[[ INFORMATION SHOWN, beginning ]]

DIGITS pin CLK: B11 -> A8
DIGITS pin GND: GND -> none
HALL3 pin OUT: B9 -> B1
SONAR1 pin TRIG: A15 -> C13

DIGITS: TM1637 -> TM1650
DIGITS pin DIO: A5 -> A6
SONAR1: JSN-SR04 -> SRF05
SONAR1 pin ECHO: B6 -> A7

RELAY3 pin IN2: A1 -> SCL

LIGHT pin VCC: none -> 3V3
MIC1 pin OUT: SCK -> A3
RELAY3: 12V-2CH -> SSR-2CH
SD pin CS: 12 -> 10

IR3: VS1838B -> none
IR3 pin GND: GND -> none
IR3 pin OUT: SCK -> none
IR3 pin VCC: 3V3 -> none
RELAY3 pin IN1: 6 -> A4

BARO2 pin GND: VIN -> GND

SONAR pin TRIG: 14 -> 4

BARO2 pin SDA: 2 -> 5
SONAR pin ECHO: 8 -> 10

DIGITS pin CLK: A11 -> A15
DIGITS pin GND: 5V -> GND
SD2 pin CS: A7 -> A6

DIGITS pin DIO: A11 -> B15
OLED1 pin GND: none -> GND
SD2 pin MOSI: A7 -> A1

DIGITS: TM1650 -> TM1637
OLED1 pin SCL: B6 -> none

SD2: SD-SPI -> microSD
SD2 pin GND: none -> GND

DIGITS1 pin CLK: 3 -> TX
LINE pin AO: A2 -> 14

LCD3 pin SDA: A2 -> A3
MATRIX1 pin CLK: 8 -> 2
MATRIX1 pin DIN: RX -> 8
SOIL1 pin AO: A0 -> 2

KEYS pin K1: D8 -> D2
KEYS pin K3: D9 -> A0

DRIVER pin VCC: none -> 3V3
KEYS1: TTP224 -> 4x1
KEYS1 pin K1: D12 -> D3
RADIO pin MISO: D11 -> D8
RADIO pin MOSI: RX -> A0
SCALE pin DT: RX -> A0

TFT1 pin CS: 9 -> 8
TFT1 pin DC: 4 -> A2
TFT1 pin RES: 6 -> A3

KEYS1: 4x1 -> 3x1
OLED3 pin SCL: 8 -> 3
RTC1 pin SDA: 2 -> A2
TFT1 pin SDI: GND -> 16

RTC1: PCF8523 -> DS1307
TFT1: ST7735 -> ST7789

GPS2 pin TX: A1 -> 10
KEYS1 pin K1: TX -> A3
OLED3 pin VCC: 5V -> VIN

[[ INFORMATION SHOWN, end ]]

Would you copy every line of the entries in which "ECHO" appears?

> _SOLUTION_:
SONAR1 pin ECHO: B6 -> A7
SONAR pin ECHO: 8 -> 10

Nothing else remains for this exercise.